- What is required: Begin the copy at the line containing "none -> brown 2x2 brick [232,207,313,291]" in the data below and end it at the line containing "none -> green 1x1 brick [525,178,564,231]", keeping each line exact and leaving out pictures.

- Records for processing:
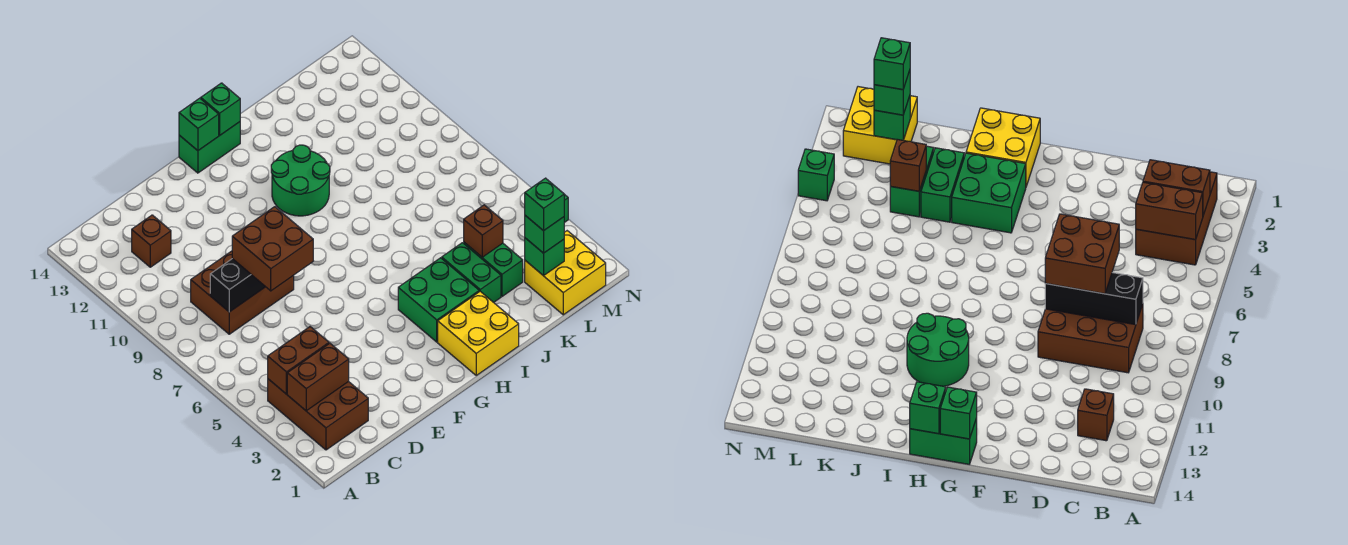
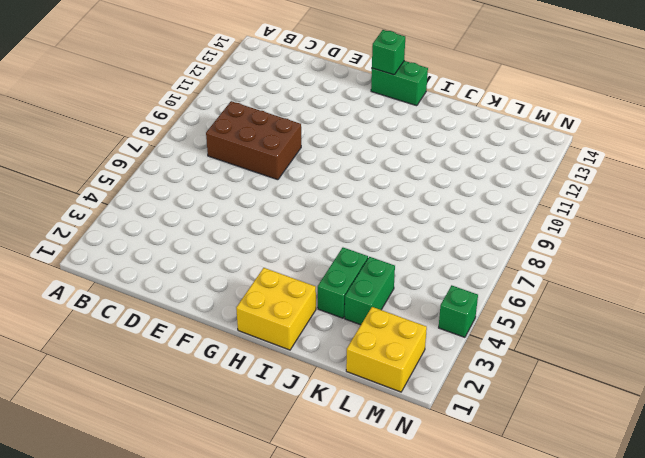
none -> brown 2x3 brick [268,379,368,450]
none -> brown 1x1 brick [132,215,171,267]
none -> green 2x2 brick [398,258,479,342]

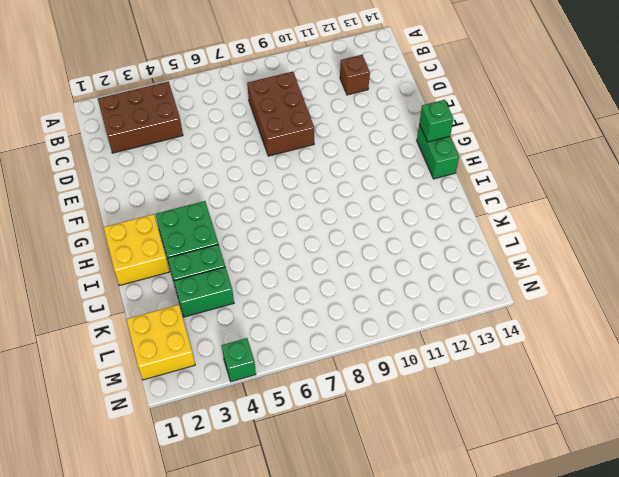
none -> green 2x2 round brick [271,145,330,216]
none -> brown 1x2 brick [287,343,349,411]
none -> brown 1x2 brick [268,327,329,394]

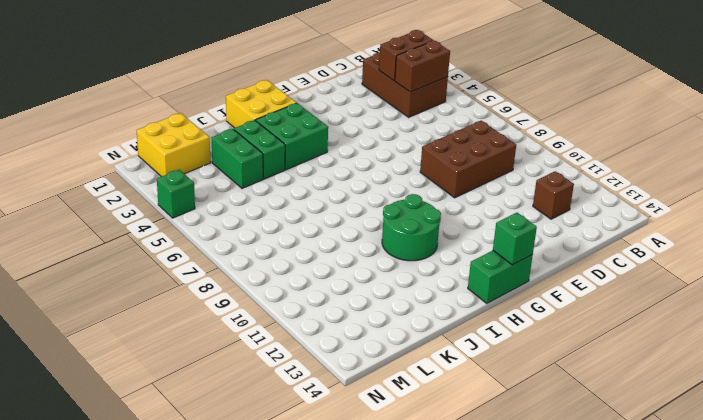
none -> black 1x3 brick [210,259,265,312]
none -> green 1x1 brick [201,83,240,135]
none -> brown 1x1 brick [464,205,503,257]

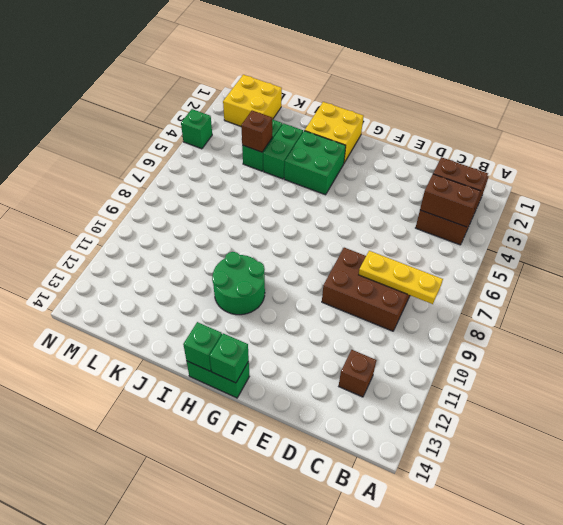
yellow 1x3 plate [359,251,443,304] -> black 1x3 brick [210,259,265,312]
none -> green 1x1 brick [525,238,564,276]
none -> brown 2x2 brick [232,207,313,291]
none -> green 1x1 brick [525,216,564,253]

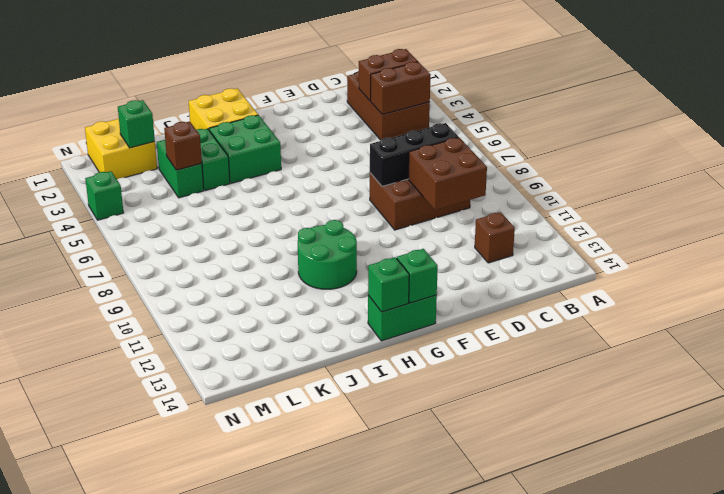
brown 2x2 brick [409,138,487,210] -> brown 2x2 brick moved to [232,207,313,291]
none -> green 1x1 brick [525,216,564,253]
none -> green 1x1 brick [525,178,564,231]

==

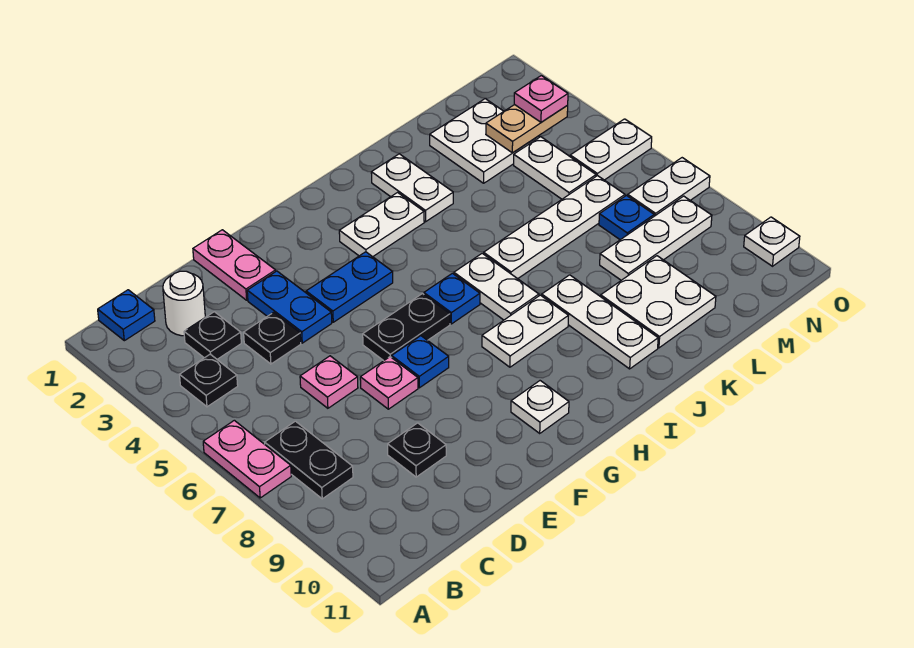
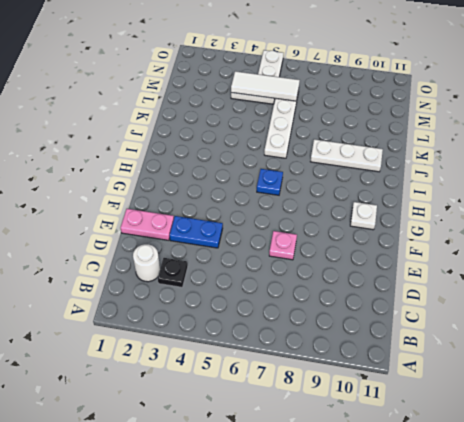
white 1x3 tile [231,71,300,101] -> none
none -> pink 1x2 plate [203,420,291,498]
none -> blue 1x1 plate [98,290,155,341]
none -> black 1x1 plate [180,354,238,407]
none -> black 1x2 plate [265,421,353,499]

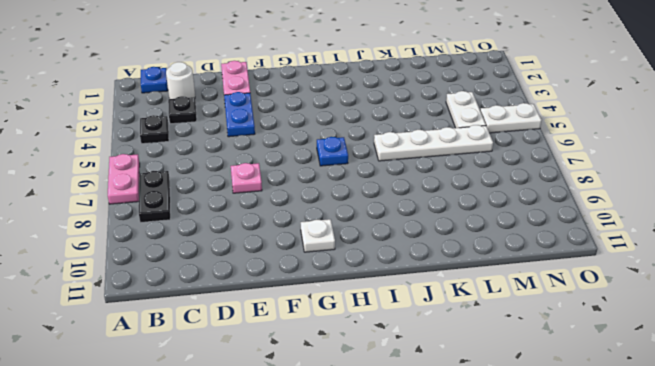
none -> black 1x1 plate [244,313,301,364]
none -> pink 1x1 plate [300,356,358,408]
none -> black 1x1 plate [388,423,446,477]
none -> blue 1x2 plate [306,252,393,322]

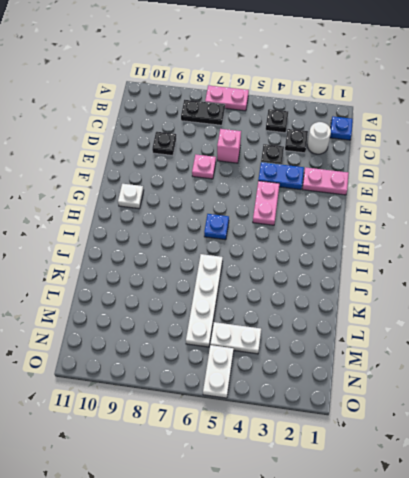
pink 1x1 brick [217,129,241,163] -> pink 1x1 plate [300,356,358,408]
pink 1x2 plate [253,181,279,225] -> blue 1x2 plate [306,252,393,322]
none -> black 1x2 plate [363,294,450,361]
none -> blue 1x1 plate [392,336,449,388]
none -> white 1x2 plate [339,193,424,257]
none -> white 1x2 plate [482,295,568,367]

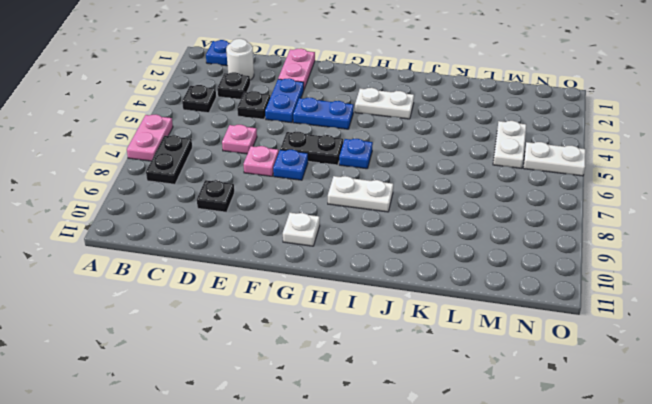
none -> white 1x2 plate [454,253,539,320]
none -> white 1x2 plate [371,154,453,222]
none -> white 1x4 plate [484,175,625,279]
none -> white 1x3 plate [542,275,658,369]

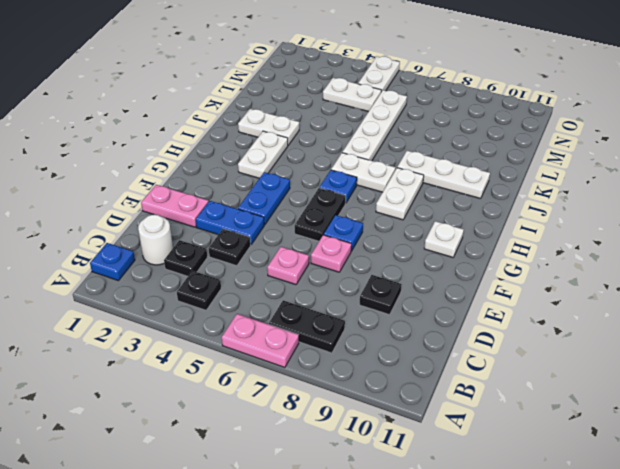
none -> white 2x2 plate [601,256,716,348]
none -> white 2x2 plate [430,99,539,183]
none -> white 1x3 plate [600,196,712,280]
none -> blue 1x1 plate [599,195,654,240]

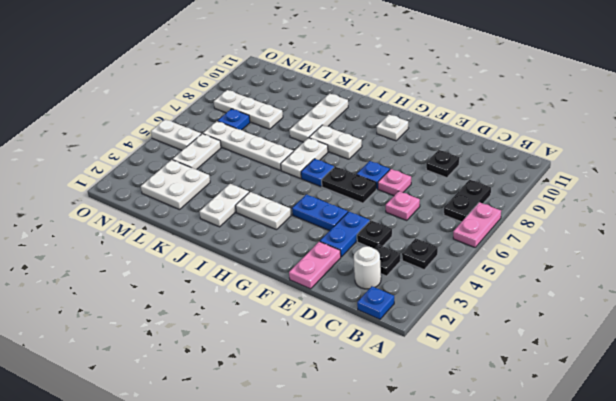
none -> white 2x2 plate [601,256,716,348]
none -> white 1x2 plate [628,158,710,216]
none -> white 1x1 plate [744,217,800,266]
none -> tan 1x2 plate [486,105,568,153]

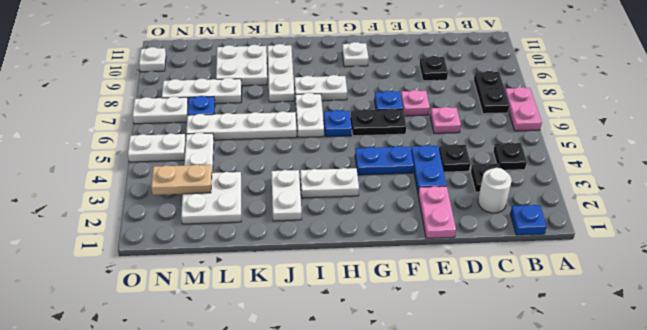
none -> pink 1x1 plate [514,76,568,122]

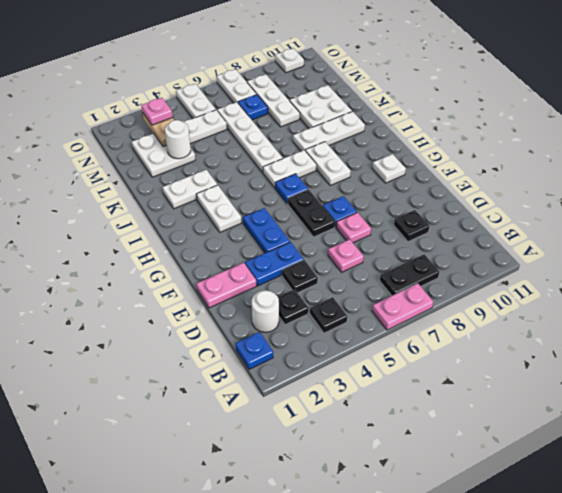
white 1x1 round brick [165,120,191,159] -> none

==

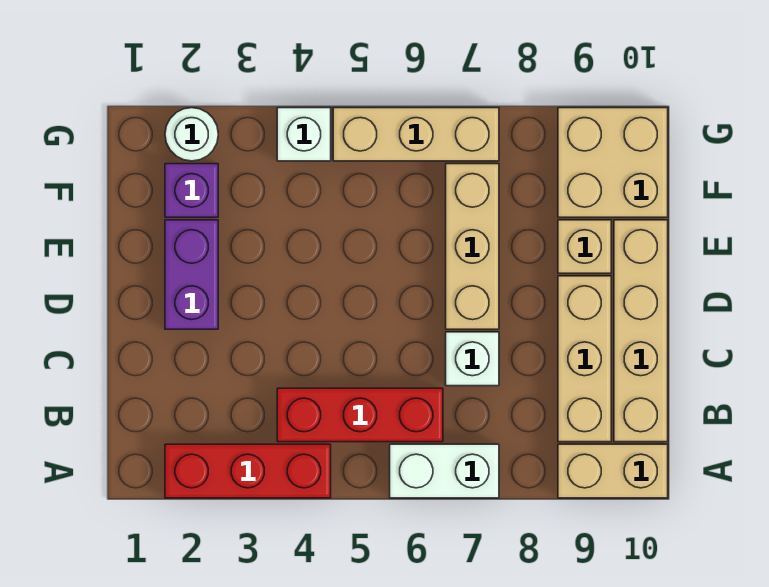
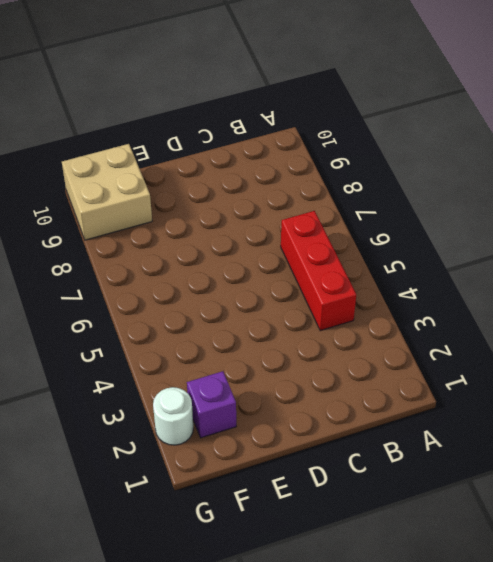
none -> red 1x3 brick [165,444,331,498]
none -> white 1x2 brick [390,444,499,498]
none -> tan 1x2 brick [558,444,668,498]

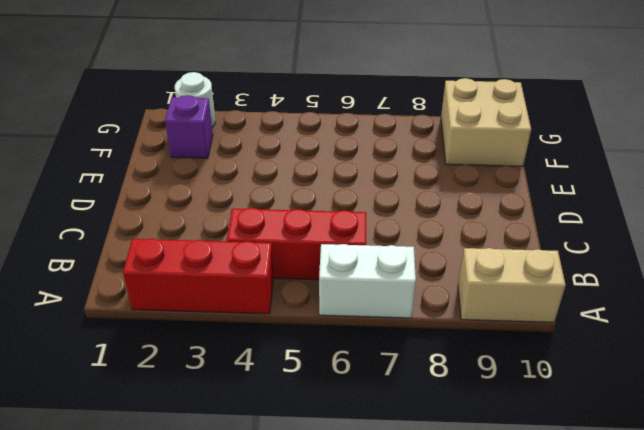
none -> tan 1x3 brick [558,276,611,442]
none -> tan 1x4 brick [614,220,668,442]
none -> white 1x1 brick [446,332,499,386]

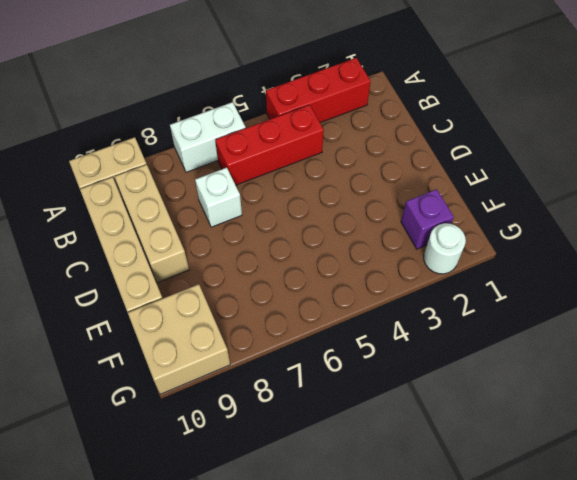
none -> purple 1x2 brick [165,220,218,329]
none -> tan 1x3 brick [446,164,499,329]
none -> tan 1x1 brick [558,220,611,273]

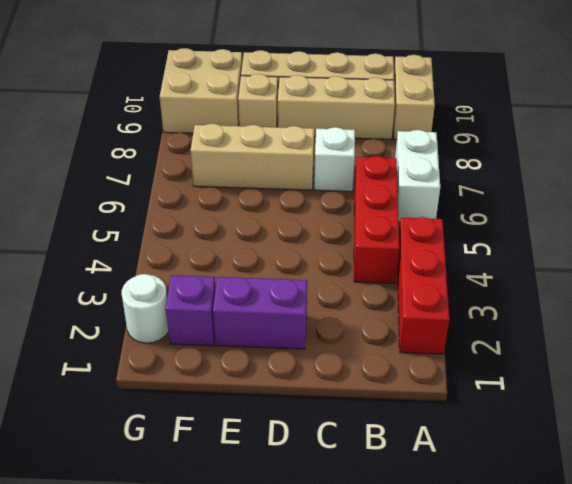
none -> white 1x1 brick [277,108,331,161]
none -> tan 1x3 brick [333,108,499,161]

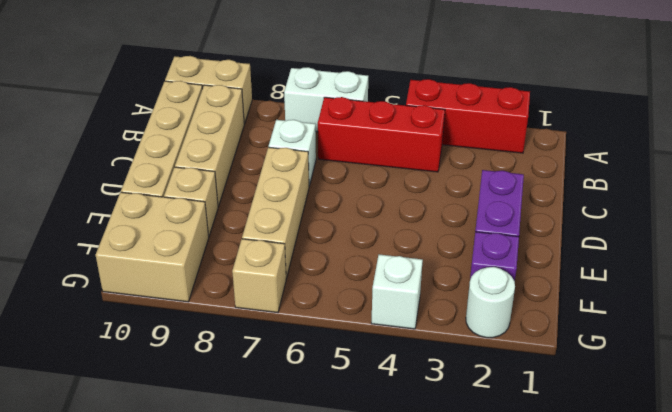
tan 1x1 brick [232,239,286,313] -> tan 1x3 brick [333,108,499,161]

- The answer:
none -> brown 2x2 brick [232,207,313,291]
none -> green 1x1 brick [525,216,564,253]

brown 2x2 brick [409,138,487,210] -> brown 2x2 brick moved to [232,207,313,291]
none -> green 1x1 brick [525,216,564,253]
none -> green 1x1 brick [525,178,564,231]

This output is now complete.